Filter the entries, keeping every line with the word "yellow".

(Source data)
——

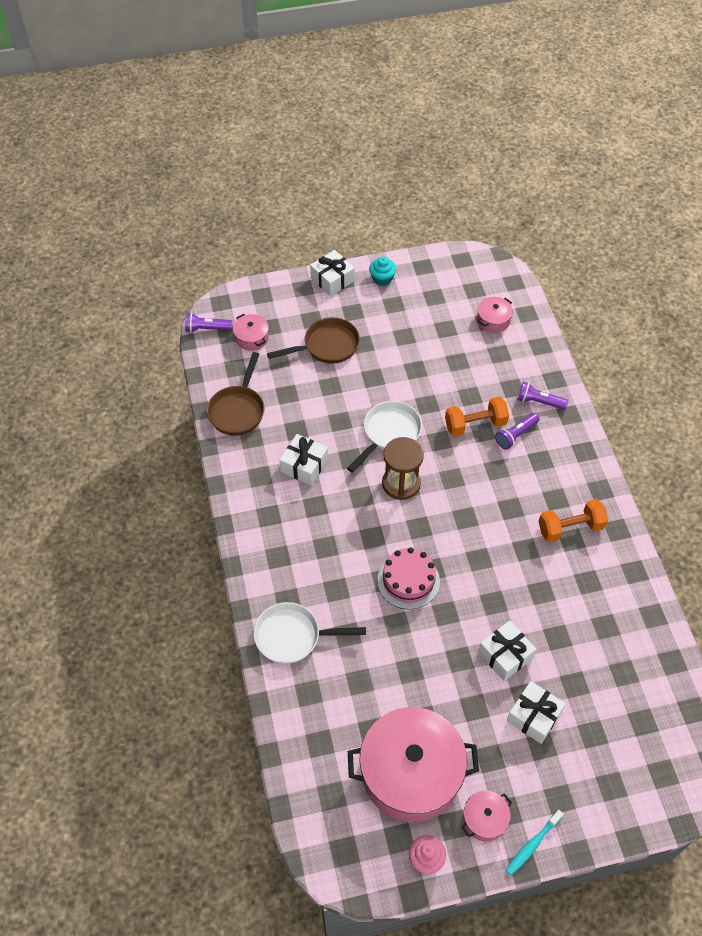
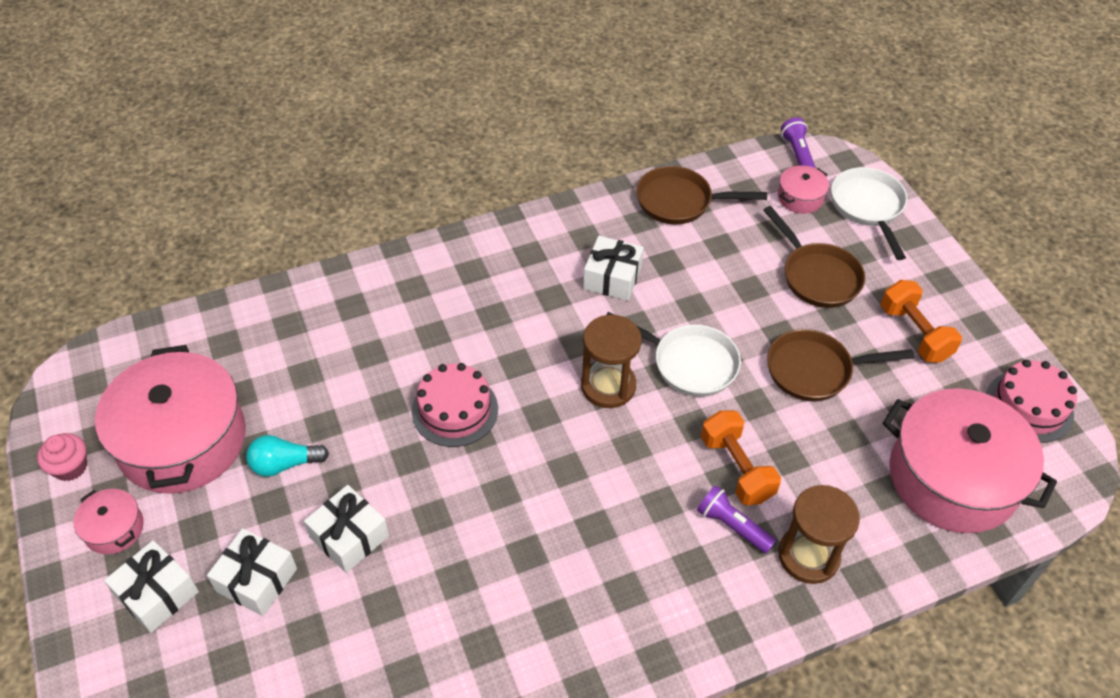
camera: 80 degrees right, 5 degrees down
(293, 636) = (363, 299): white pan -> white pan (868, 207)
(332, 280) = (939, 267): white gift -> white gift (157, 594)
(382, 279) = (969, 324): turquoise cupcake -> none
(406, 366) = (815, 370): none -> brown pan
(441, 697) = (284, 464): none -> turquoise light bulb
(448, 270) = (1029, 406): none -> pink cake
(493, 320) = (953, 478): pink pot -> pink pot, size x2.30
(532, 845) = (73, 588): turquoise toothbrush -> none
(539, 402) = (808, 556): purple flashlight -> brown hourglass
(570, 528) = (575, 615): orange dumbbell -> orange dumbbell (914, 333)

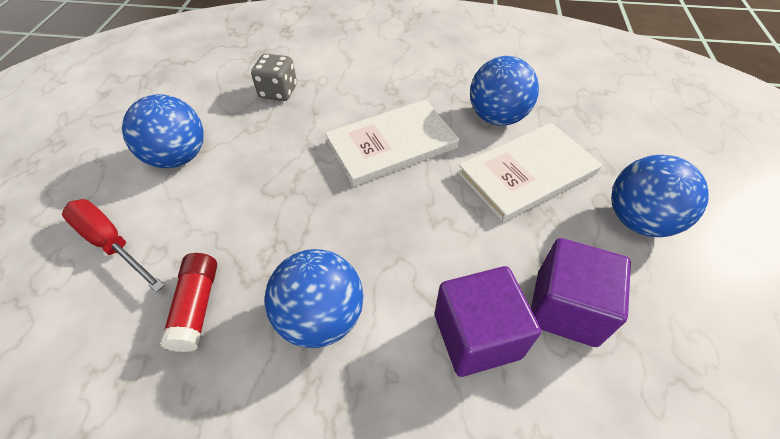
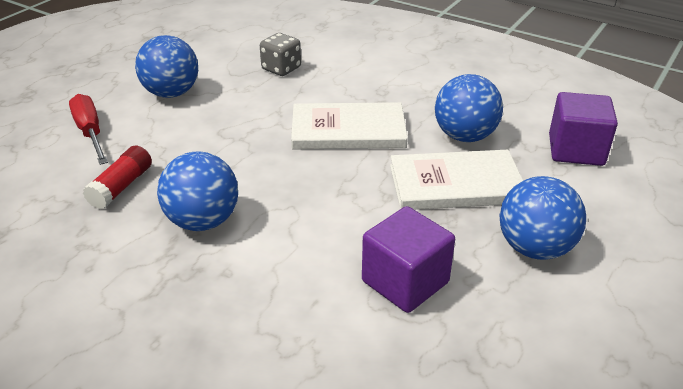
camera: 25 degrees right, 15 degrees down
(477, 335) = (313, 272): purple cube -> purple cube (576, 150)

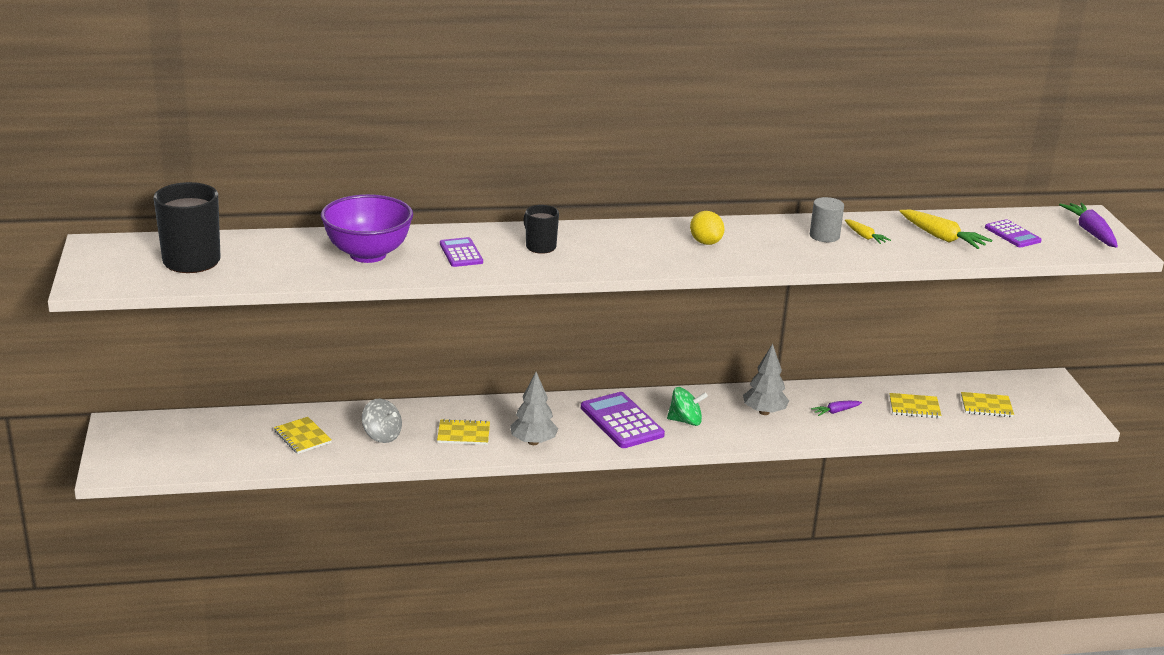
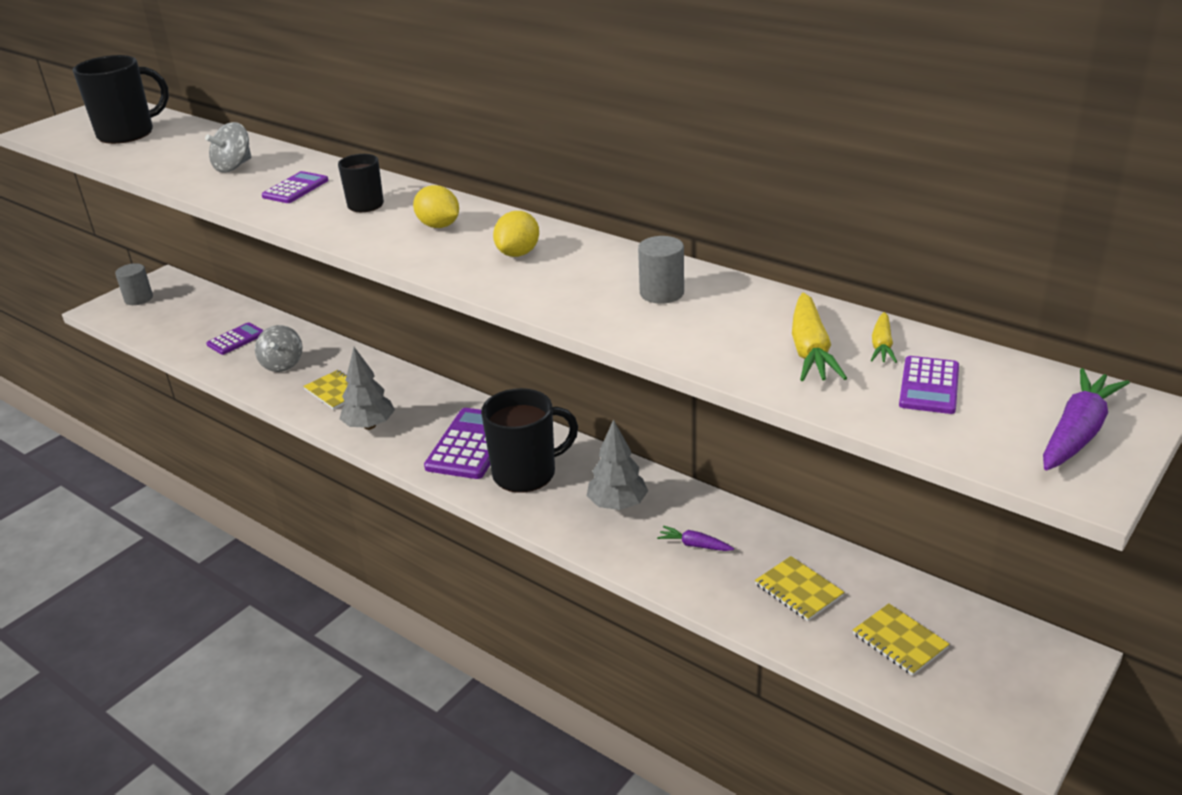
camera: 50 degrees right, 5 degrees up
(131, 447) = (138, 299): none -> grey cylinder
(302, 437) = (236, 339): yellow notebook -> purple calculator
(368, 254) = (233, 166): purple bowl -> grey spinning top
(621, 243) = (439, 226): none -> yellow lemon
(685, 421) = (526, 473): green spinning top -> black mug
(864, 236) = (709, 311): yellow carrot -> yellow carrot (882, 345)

——

◆ Written answer:
(302, 437) = (236, 339): yellow notebook -> purple calculator
(621, 243) = (439, 226): none -> yellow lemon
(864, 236) = (709, 311): yellow carrot -> yellow carrot (882, 345)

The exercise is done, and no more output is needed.